Problem requirements: Please return every record exactly as it appears.

Stored dataset items:
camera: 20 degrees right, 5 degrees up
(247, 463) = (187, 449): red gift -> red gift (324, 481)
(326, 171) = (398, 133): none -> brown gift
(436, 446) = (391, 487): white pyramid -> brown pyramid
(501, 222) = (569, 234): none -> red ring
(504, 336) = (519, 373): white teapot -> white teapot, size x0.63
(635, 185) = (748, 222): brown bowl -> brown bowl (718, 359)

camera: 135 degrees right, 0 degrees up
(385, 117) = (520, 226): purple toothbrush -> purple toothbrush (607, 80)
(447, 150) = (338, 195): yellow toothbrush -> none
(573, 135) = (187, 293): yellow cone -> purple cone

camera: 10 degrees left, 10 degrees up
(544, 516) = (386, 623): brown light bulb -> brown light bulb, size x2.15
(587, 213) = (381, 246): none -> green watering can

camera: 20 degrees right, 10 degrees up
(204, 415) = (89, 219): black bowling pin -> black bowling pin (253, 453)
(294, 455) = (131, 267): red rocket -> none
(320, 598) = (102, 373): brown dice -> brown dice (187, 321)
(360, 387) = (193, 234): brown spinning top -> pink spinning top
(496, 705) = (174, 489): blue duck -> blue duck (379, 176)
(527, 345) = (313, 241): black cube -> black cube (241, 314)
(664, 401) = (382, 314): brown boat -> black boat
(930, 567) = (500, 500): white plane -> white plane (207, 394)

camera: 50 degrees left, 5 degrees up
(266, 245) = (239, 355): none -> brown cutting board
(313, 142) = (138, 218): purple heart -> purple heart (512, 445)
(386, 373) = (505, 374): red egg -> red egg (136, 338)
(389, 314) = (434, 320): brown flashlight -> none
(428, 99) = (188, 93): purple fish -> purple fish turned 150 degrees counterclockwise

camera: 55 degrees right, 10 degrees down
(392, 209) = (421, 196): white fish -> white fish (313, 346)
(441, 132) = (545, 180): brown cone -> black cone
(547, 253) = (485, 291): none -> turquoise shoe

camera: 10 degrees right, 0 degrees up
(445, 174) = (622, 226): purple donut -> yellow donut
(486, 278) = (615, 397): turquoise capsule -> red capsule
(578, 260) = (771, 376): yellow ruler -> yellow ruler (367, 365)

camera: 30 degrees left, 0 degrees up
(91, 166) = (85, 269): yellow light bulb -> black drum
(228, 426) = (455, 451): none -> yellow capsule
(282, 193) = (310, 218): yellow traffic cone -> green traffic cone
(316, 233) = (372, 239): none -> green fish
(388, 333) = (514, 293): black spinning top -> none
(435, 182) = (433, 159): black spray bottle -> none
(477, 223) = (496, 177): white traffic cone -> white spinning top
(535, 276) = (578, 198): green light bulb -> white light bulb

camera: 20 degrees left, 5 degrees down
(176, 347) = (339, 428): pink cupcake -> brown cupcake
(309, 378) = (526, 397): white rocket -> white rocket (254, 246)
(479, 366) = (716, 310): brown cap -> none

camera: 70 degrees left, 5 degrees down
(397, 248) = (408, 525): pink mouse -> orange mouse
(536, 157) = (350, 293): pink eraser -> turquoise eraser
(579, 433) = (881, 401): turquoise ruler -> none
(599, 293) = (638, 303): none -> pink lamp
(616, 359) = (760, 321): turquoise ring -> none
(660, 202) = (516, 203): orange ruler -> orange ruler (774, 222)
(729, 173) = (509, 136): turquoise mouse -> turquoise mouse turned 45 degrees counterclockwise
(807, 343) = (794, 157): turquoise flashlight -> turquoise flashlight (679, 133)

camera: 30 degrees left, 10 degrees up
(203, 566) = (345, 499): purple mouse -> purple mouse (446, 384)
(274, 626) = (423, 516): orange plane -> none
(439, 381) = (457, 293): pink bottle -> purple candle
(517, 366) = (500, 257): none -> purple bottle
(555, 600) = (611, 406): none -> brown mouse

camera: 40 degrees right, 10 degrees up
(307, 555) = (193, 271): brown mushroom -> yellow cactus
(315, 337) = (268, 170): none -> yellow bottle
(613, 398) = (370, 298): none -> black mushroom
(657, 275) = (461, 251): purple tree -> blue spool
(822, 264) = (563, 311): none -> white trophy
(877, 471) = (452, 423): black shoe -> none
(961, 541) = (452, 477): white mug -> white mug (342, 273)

Solution for this exercise:
camera: 20 degrees right, 5 degrees up
(247, 463) = (187, 449): red gift -> red gift (324, 481)
(326, 171) = (398, 133): none -> brown gift
(436, 446) = (391, 487): white pyramid -> brown pyramid
(501, 222) = (569, 234): none -> red ring
(504, 336) = (519, 373): white teapot -> white teapot, size x0.63
(635, 185) = (748, 222): brown bowl -> brown bowl (718, 359)

camera: 135 degrees right, 0 degrees up
(385, 117) = (520, 226): purple toothbrush -> purple toothbrush (607, 80)
(447, 150) = (338, 195): yellow toothbrush -> none
(573, 135) = (187, 293): yellow cone -> purple cone

camera: 10 degrees left, 10 degrees up
(544, 516) = (386, 623): brown light bulb -> brown light bulb, size x2.15
(587, 213) = (381, 246): none -> green watering can

camera: 20 degrees right, 10 degrees up
(204, 415) = (89, 219): black bowling pin -> black bowling pin (253, 453)
(294, 455) = (131, 267): red rocket -> none
(320, 598) = (102, 373): brown dice -> brown dice (187, 321)
(360, 387) = (193, 234): brown spinning top -> pink spinning top
(496, 705) = (174, 489): blue duck -> blue duck (379, 176)
(527, 345) = (313, 241): black cube -> black cube (241, 314)
(664, 401) = (382, 314): brown boat -> black boat
(930, 567) = (500, 500): white plane -> white plane (207, 394)

camera: 50 degrees left, 5 degrees up
(266, 245) = (239, 355): none -> brown cutting board
(313, 142) = (138, 218): purple heart -> purple heart (512, 445)
(386, 373) = (505, 374): red egg -> red egg (136, 338)
(389, 314) = (434, 320): brown flashlight -> none
(428, 99) = (188, 93): purple fish -> purple fish turned 150 degrees counterclockwise

camera: 55 degrees right, 10 degrees down
(392, 209) = (421, 196): white fish -> white fish (313, 346)
(441, 132) = (545, 180): brown cone -> black cone
(547, 253) = (485, 291): none -> turquoise shoe

camera: 10 degrees right, 0 degrees up
(445, 174) = (622, 226): purple donut -> yellow donut
(486, 278) = (615, 397): turquoise capsule -> red capsule
(578, 260) = (771, 376): yellow ruler -> yellow ruler (367, 365)

camera: 30 degrees left, 0 degrees up
(91, 166) = (85, 269): yellow light bulb -> black drum
(228, 426) = (455, 451): none -> yellow capsule
(282, 193) = (310, 218): yellow traffic cone -> green traffic cone
(316, 233) = (372, 239): none -> green fish
(388, 333) = (514, 293): black spinning top -> none
(435, 182) = (433, 159): black spray bottle -> none
(477, 223) = (496, 177): white traffic cone -> white spinning top
(535, 276) = (578, 198): green light bulb -> white light bulb

camera: 20 degrees left, 5 degrees down
(176, 347) = (339, 428): pink cupcake -> brown cupcake
(309, 378) = (526, 397): white rocket -> white rocket (254, 246)
(479, 366) = (716, 310): brown cap -> none

camera: 70 degrees left, 5 degrees down
(397, 248) = (408, 525): pink mouse -> orange mouse
(536, 157) = (350, 293): pink eraser -> turquoise eraser
(579, 433) = (881, 401): turquoise ruler -> none
(599, 293) = (638, 303): none -> pink lamp
(616, 359) = (760, 321): turquoise ring -> none
(660, 202) = (516, 203): orange ruler -> orange ruler (774, 222)
(729, 173) = (509, 136): turquoise mouse -> turquoise mouse turned 45 degrees counterclockwise
(807, 343) = (794, 157): turquoise flashlight -> turquoise flashlight (679, 133)

camera: 30 degrees left, 10 degrees up
(203, 566) = (345, 499): purple mouse -> purple mouse (446, 384)
(274, 626) = (423, 516): orange plane -> none
(439, 381) = (457, 293): pink bottle -> purple candle
(517, 366) = (500, 257): none -> purple bottle
(555, 600) = (611, 406): none -> brown mouse

camera: 40 degrees right, 10 degrees up
(307, 555) = (193, 271): brown mushroom -> yellow cactus
(315, 337) = (268, 170): none -> yellow bottle
(613, 398) = (370, 298): none -> black mushroom
(657, 275) = (461, 251): purple tree -> blue spool
(822, 264) = (563, 311): none -> white trophy
(877, 471) = (452, 423): black shoe -> none
(961, 541) = (452, 477): white mug -> white mug (342, 273)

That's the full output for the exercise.